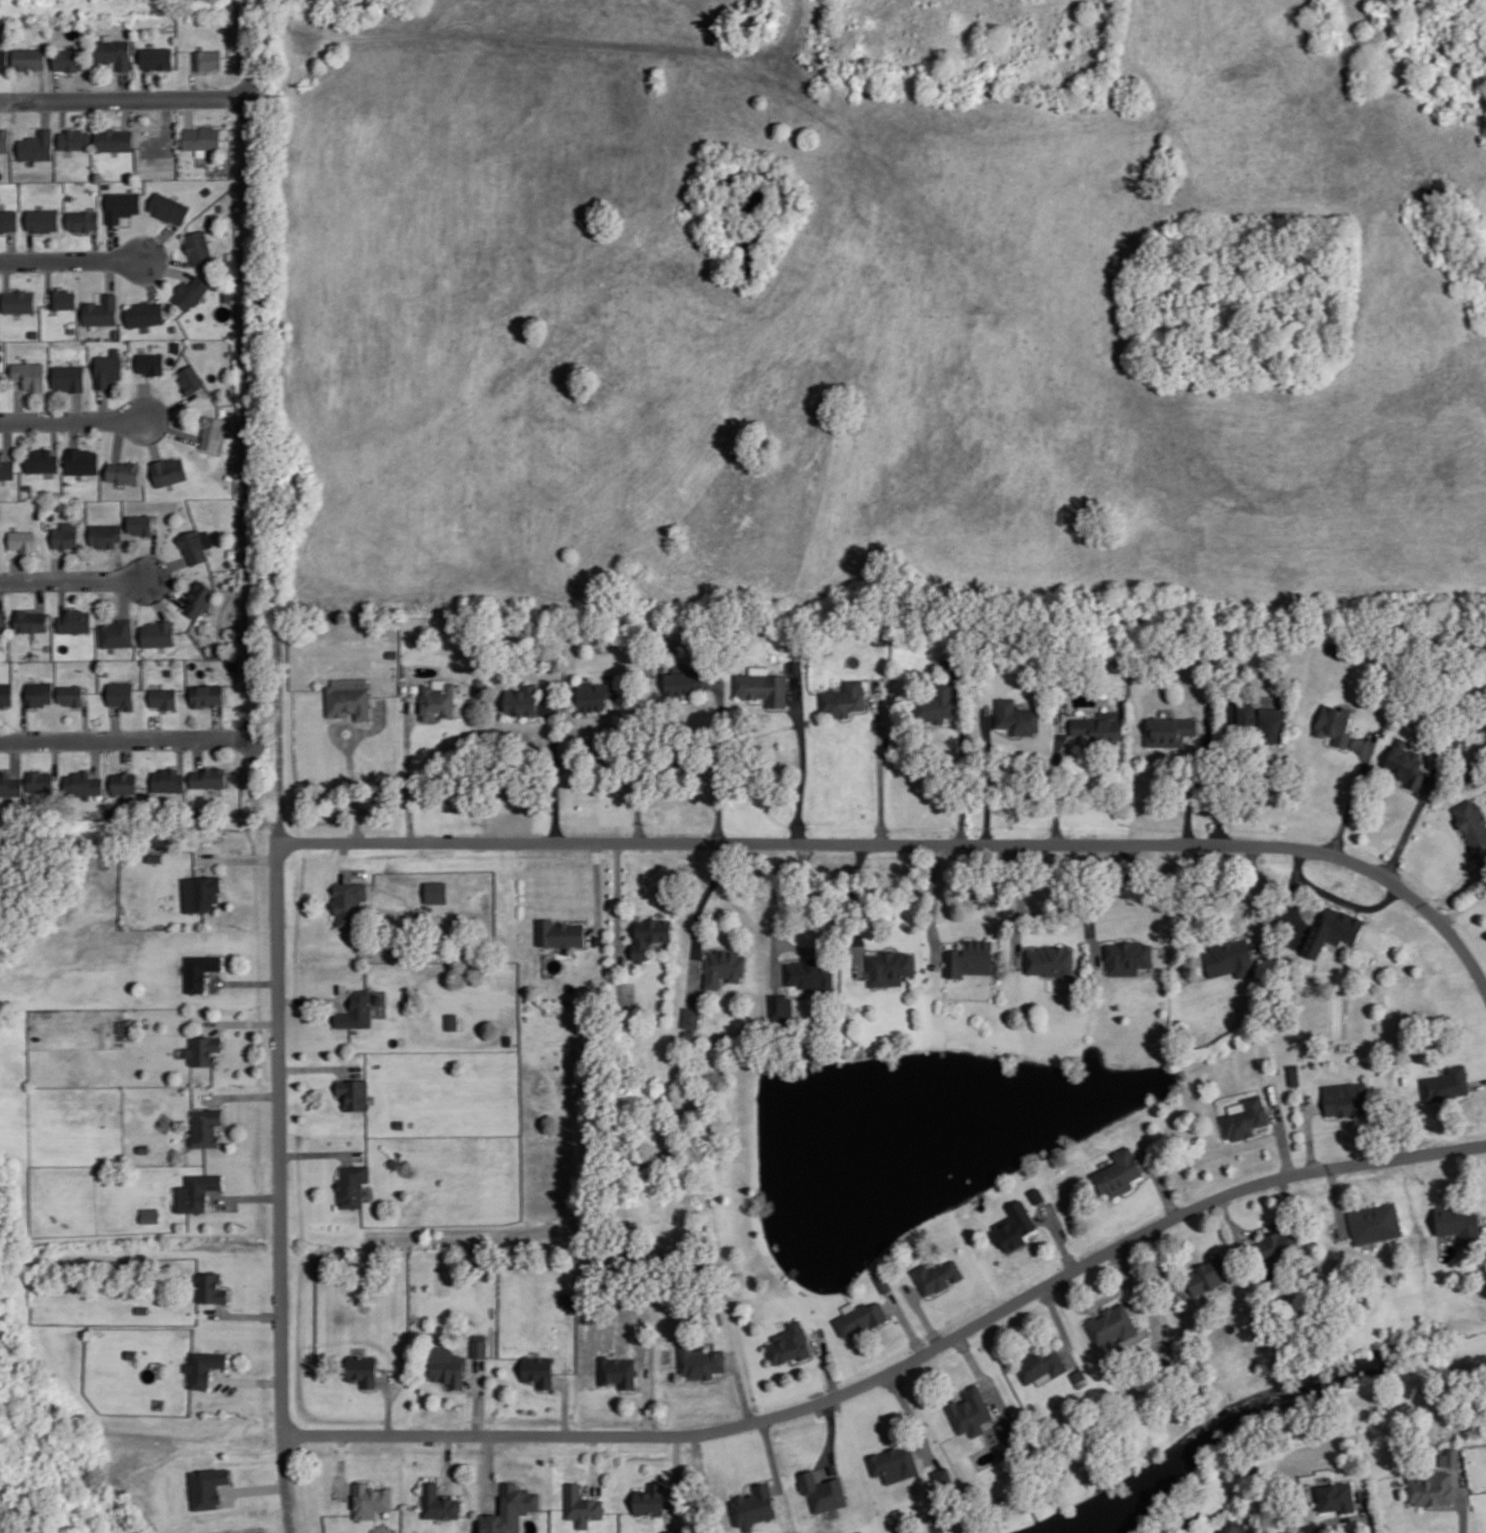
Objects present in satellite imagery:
road: (282, 7)
building: (222, 28)
building: (115, 51)
building: (29, 57)
building: (70, 57)
building: (155, 57)
building: (3, 58)
building: (207, 59)
road: (151, 71)
road: (110, 72)
road: (64, 73)
road: (193, 75)
road: (144, 83)
road: (57, 84)
road: (124, 84)
road: (42, 85)
road: (114, 99)
road: (126, 112)
road: (189, 112)
road: (44, 113)
road: (62, 113)
road: (119, 124)
road: (31, 125)
building: (200, 136)
building: (4, 138)
building: (74, 138)
building: (114, 138)
building: (159, 143)
building: (37, 145)
building: (207, 190)
building: (71, 196)
building: (121, 204)
building: (168, 207)
building: (42, 217)
building: (8, 218)
building: (82, 219)
road: (126, 224)
road: (86, 232)
road: (39, 233)
road: (157, 239)
road: (113, 240)
street lamp: (165, 240)
road: (30, 244)
road: (94, 244)
road: (11, 245)
building: (196, 246)
road: (165, 258)
road: (71, 259)
road: (166, 267)
road: (6, 274)
road: (109, 274)
road: (148, 279)
road: (47, 280)
road: (97, 290)
building: (189, 291)
building: (226, 293)
building: (63, 297)
building: (19, 299)
building: (101, 309)
building: (145, 312)
building: (173, 326)
building: (72, 328)
building: (114, 331)
building: (34, 332)
building: (199, 343)
building: (176, 345)
building: (1, 346)
building: (152, 361)
building: (108, 367)
building: (29, 373)
building: (69, 376)
building: (189, 377)
road: (19, 400)
road: (143, 400)
road: (103, 404)
road: (77, 405)
road: (169, 406)
street lamp: (171, 411)
road: (71, 420)
road: (170, 428)
building: (211, 430)
road: (73, 432)
road: (54, 436)
road: (150, 437)
road: (118, 438)
road: (7, 439)
road: (3, 447)
building: (42, 459)
building: (82, 459)
building: (7, 466)
building: (169, 469)
building: (125, 471)
building: (28, 486)
building: (50, 512)
building: (32, 515)
building: (141, 522)
building: (106, 533)
building: (65, 534)
road: (146, 536)
building: (23, 538)
building: (196, 543)
building: (232, 552)
road: (151, 554)
road: (118, 560)
building: (228, 562)
road: (164, 566)
road: (16, 568)
road: (57, 568)
road: (72, 579)
road: (164, 588)
road: (40, 594)
road: (62, 595)
road: (123, 597)
road: (155, 597)
building: (200, 597)
building: (30, 619)
building: (75, 620)
building: (3, 621)
building: (118, 632)
building: (159, 632)
building: (48, 646)
building: (1331, 647)
building: (192, 649)
building: (218, 651)
building: (391, 652)
building: (796, 665)
building: (950, 666)
building: (105, 670)
building: (683, 680)
building: (762, 687)
building: (39, 692)
building: (5, 693)
building: (71, 693)
building: (122, 694)
building: (208, 694)
building: (596, 694)
building: (164, 696)
building: (347, 696)
building: (843, 698)
building: (522, 699)
road: (871, 699)
building: (436, 700)
building: (940, 701)
road: (76, 707)
road: (33, 708)
road: (772, 708)
road: (853, 711)
building: (1016, 716)
road: (86, 719)
road: (217, 720)
road: (25, 721)
road: (115, 721)
building: (1260, 722)
building: (1334, 723)
road: (338, 725)
building: (1099, 726)
road: (155, 727)
building: (1168, 729)
road: (188, 737)
building: (1452, 737)
road: (58, 739)
road: (1359, 744)
road: (126, 748)
road: (1185, 749)
street lamp: (185, 750)
road: (198, 752)
road: (180, 754)
road: (96, 756)
road: (15, 757)
road: (56, 757)
road: (803, 758)
road: (722, 759)
road: (350, 760)
road: (636, 760)
road: (880, 761)
road: (965, 762)
building: (1406, 763)
road: (555, 766)
road: (408, 770)
road: (1219, 771)
road: (989, 775)
building: (210, 776)
road: (1056, 776)
building: (41, 779)
building: (168, 779)
building: (125, 781)
road: (1193, 781)
building: (84, 782)
building: (10, 783)
road: (1409, 788)
road: (1353, 792)
building: (111, 811)
road: (1411, 823)
building: (1472, 825)
road: (860, 842)
road: (1463, 846)
building: (156, 857)
road: (242, 859)
road: (344, 859)
road: (1458, 885)
road: (597, 889)
building: (201, 891)
building: (436, 892)
road: (1291, 894)
road: (1257, 898)
road: (617, 899)
road: (1346, 900)
building: (350, 903)
road: (1015, 903)
road: (1092, 904)
road: (932, 905)
road: (1463, 905)
road: (855, 909)
road: (780, 913)
road: (697, 918)
building: (1331, 930)
building: (558, 932)
building: (649, 934)
road: (1459, 943)
road: (796, 947)
building: (1125, 955)
building: (1229, 956)
building: (969, 957)
building: (1048, 960)
building: (722, 966)
building: (889, 967)
building: (200, 970)
building: (810, 973)
road: (245, 981)
road: (313, 999)
building: (562, 1002)
building: (780, 1006)
building: (356, 1009)
building: (690, 1016)
building: (451, 1020)
road: (243, 1022)
building: (124, 1025)
building: (687, 1034)
building: (204, 1048)
road: (318, 1067)
building: (1293, 1073)
road: (1477, 1082)
building: (1445, 1083)
road: (279, 1085)
building: (353, 1092)
road: (241, 1094)
building: (1345, 1097)
building: (1246, 1117)
building: (398, 1123)
building: (206, 1126)
road: (1281, 1132)
road: (1309, 1132)
road: (1262, 1134)
building: (144, 1148)
road: (320, 1153)
building: (399, 1153)
building: (394, 1162)
street lamp: (1422, 1164)
building: (1119, 1171)
road: (1160, 1183)
building: (351, 1184)
road: (1138, 1184)
building: (197, 1190)
building: (1037, 1194)
road: (246, 1196)
road: (1336, 1199)
building: (150, 1216)
building: (1456, 1219)
road: (1484, 1221)
building: (1373, 1222)
building: (1014, 1226)
road: (1263, 1227)
road: (1059, 1236)
building: (1275, 1242)
road: (1162, 1260)
building: (1208, 1273)
building: (936, 1275)
road: (1132, 1279)
building: (883, 1281)
building: (211, 1286)
street lamp: (1057, 1289)
road: (915, 1292)
road: (934, 1295)
road: (1094, 1303)
road: (890, 1305)
building: (142, 1308)
road: (1096, 1309)
road: (245, 1313)
road: (922, 1314)
building: (860, 1317)
road: (888, 1320)
road: (1155, 1320)
road: (906, 1322)
building: (1110, 1322)
road: (1060, 1324)
building: (789, 1342)
road: (815, 1344)
building: (479, 1347)
building: (131, 1353)
road: (804, 1359)
building: (700, 1361)
road: (826, 1362)
building: (1040, 1362)
building: (447, 1364)
road: (903, 1364)
building: (205, 1365)
building: (1167, 1367)
building: (362, 1368)
building: (538, 1369)
building: (616, 1370)
road: (981, 1374)
road: (718, 1377)
building: (1080, 1377)
road: (472, 1378)
road: (249, 1379)
road: (641, 1380)
road: (740, 1387)
road: (458, 1389)
road: (544, 1390)
road: (628, 1390)
road: (480, 1396)
road: (647, 1402)
road: (389, 1403)
road: (565, 1406)
street lamp: (760, 1409)
building: (970, 1410)
road: (912, 1414)
street lamp: (497, 1417)
building: (1005, 1427)
road: (830, 1437)
building: (1452, 1456)
road: (341, 1463)
road: (448, 1463)
road: (593, 1463)
building: (893, 1463)
road: (488, 1472)
road: (776, 1474)
building: (941, 1475)
road: (507, 1478)
road: (676, 1480)
road: (756, 1480)
road: (702, 1483)
building: (1429, 1486)
building: (208, 1487)
building: (822, 1491)
building: (1228, 1491)
building: (1336, 1496)
building: (650, 1498)
building: (369, 1499)
road: (1462, 1501)
building: (438, 1502)
building: (581, 1504)
building: (753, 1505)
road: (1442, 1507)
building: (508, 1509)
road: (1365, 1511)
road: (1337, 1517)
building: (1231, 1524)
building: (671, 1531)
building: (859, 1531)
building: (1207, 1531)
building: (793, 1532)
|---|
**Task item**
Your copy must reproduce the entries above in full, without their pictures.

**Response to the exercise**
Objects present in satellite imagery:
road: (282, 7)
building: (222, 28)
building: (115, 51)
building: (29, 57)
building: (70, 57)
building: (155, 57)
building: (3, 58)
building: (207, 59)
road: (151, 71)
road: (110, 72)
road: (64, 73)
road: (193, 75)
road: (144, 83)
road: (57, 84)
road: (124, 84)
road: (42, 85)
road: (114, 99)
road: (126, 112)
road: (189, 112)
road: (44, 113)
road: (62, 113)
road: (119, 124)
road: (31, 125)
building: (200, 136)
building: (4, 138)
building: (74, 138)
building: (114, 138)
building: (159, 143)
building: (37, 145)
building: (207, 190)
building: (71, 196)
building: (121, 204)
building: (168, 207)
building: (42, 217)
building: (8, 218)
building: (82, 219)
road: (126, 224)
road: (86, 232)
road: (39, 233)
road: (157, 239)
road: (113, 240)
street lamp: (165, 240)
road: (30, 244)
road: (94, 244)
road: (11, 245)
building: (196, 246)
road: (165, 258)
road: (71, 259)
road: (166, 267)
road: (6, 274)
road: (109, 274)
road: (148, 279)
road: (47, 280)
road: (97, 290)
building: (189, 291)
building: (226, 293)
building: (63, 297)
building: (19, 299)
building: (101, 309)
building: (145, 312)
building: (173, 326)
building: (72, 328)
building: (114, 331)
building: (34, 332)
building: (199, 343)
building: (176, 345)
building: (1, 346)
building: (152, 361)
building: (108, 367)
building: (29, 373)
building: (69, 376)
building: (189, 377)
road: (19, 400)
road: (143, 400)
road: (103, 404)
road: (77, 405)
road: (169, 406)
street lamp: (171, 411)
road: (71, 420)
road: (170, 428)
building: (211, 430)
road: (73, 432)
road: (54, 436)
road: (150, 437)
road: (118, 438)
road: (7, 439)
road: (3, 447)
building: (42, 459)
building: (82, 459)
building: (7, 466)
building: (169, 469)
building: (125, 471)
building: (28, 486)
building: (50, 512)
building: (32, 515)
building: (141, 522)
building: (106, 533)
building: (65, 534)
road: (146, 536)
building: (23, 538)
building: (196, 543)
building: (232, 552)
road: (151, 554)
road: (118, 560)
building: (228, 562)
road: (164, 566)
road: (16, 568)
road: (57, 568)
road: (72, 579)
road: (164, 588)
road: (40, 594)
road: (62, 595)
road: (123, 597)
road: (155, 597)
building: (200, 597)
building: (30, 619)
building: (75, 620)
building: (3, 621)
building: (118, 632)
building: (159, 632)
building: (48, 646)
building: (1331, 647)
building: (192, 649)
building: (218, 651)
building: (391, 652)
building: (796, 665)
building: (950, 666)
building: (105, 670)
building: (683, 680)
building: (762, 687)
building: (39, 692)
building: (5, 693)
building: (71, 693)
building: (122, 694)
building: (208, 694)
building: (596, 694)
building: (164, 696)
building: (347, 696)
building: (843, 698)
building: (522, 699)
road: (871, 699)
building: (436, 700)
building: (940, 701)
road: (76, 707)
road: (33, 708)
road: (772, 708)
road: (853, 711)
building: (1016, 716)
road: (86, 719)
road: (217, 720)
road: (25, 721)
road: (115, 721)
building: (1260, 722)
building: (1334, 723)
road: (338, 725)
building: (1099, 726)
road: (155, 727)
building: (1168, 729)
road: (188, 737)
building: (1452, 737)
road: (58, 739)
road: (1359, 744)
road: (126, 748)
road: (1185, 749)
street lamp: (185, 750)
road: (198, 752)
road: (180, 754)
road: (96, 756)
road: (15, 757)
road: (56, 757)
road: (803, 758)
road: (722, 759)
road: (350, 760)
road: (636, 760)
road: (880, 761)
road: (965, 762)
building: (1406, 763)
road: (555, 766)
road: (408, 770)
road: (1219, 771)
road: (989, 775)
building: (210, 776)
road: (1056, 776)
building: (41, 779)
building: (168, 779)
building: (125, 781)
road: (1193, 781)
building: (84, 782)
building: (10, 783)
road: (1409, 788)
road: (1353, 792)
building: (111, 811)
road: (1411, 823)
building: (1472, 825)
road: (860, 842)
road: (1463, 846)
building: (156, 857)
road: (242, 859)
road: (344, 859)
road: (1458, 885)
road: (597, 889)
building: (201, 891)
building: (436, 892)
road: (1291, 894)
road: (1257, 898)
road: (617, 899)
road: (1346, 900)
building: (350, 903)
road: (1015, 903)
road: (1092, 904)
road: (932, 905)
road: (1463, 905)
road: (855, 909)
road: (780, 913)
road: (697, 918)
building: (1331, 930)
building: (558, 932)
building: (649, 934)
road: (1459, 943)
road: (796, 947)
building: (1125, 955)
building: (1229, 956)
building: (969, 957)
building: (1048, 960)
building: (722, 966)
building: (889, 967)
building: (200, 970)
building: (810, 973)
road: (245, 981)
road: (313, 999)
building: (562, 1002)
building: (780, 1006)
building: (356, 1009)
building: (690, 1016)
building: (451, 1020)
road: (243, 1022)
building: (124, 1025)
building: (687, 1034)
building: (204, 1048)
road: (318, 1067)
building: (1293, 1073)
road: (1477, 1082)
building: (1445, 1083)
road: (279, 1085)
building: (353, 1092)
road: (241, 1094)
building: (1345, 1097)
building: (1246, 1117)
building: (398, 1123)
building: (206, 1126)
road: (1281, 1132)
road: (1309, 1132)
road: (1262, 1134)
building: (144, 1148)
road: (320, 1153)
building: (399, 1153)
building: (394, 1162)
street lamp: (1422, 1164)
building: (1119, 1171)
road: (1160, 1183)
building: (351, 1184)
road: (1138, 1184)
building: (197, 1190)
building: (1037, 1194)
road: (246, 1196)
road: (1336, 1199)
building: (150, 1216)
building: (1456, 1219)
road: (1484, 1221)
building: (1373, 1222)
building: (1014, 1226)
road: (1263, 1227)
road: (1059, 1236)
building: (1275, 1242)
road: (1162, 1260)
building: (1208, 1273)
building: (936, 1275)
road: (1132, 1279)
building: (883, 1281)
building: (211, 1286)
street lamp: (1057, 1289)
road: (915, 1292)
road: (934, 1295)
road: (1094, 1303)
road: (890, 1305)
building: (142, 1308)
road: (1096, 1309)
road: (245, 1313)
road: (922, 1314)
building: (860, 1317)
road: (888, 1320)
road: (1155, 1320)
road: (906, 1322)
building: (1110, 1322)
road: (1060, 1324)
building: (789, 1342)
road: (815, 1344)
building: (479, 1347)
building: (131, 1353)
road: (804, 1359)
building: (700, 1361)
road: (826, 1362)
building: (1040, 1362)
building: (447, 1364)
road: (903, 1364)
building: (205, 1365)
building: (1167, 1367)
building: (362, 1368)
building: (538, 1369)
building: (616, 1370)
road: (981, 1374)
road: (718, 1377)
building: (1080, 1377)
road: (472, 1378)
road: (249, 1379)
road: (641, 1380)
road: (740, 1387)
road: (458, 1389)
road: (544, 1390)
road: (628, 1390)
road: (480, 1396)
road: (647, 1402)
road: (389, 1403)
road: (565, 1406)
street lamp: (760, 1409)
building: (970, 1410)
road: (912, 1414)
street lamp: (497, 1417)
building: (1005, 1427)
road: (830, 1437)
building: (1452, 1456)
road: (341, 1463)
road: (448, 1463)
road: (593, 1463)
building: (893, 1463)
road: (488, 1472)
road: (776, 1474)
building: (941, 1475)
road: (507, 1478)
road: (676, 1480)
road: (756, 1480)
road: (702, 1483)
building: (1429, 1486)
building: (208, 1487)
building: (822, 1491)
building: (1228, 1491)
building: (1336, 1496)
building: (650, 1498)
building: (369, 1499)
road: (1462, 1501)
building: (438, 1502)
building: (581, 1504)
building: (753, 1505)
road: (1442, 1507)
building: (508, 1509)
road: (1365, 1511)
road: (1337, 1517)
building: (1231, 1524)
building: (671, 1531)
building: (859, 1531)
building: (1207, 1531)
building: (793, 1532)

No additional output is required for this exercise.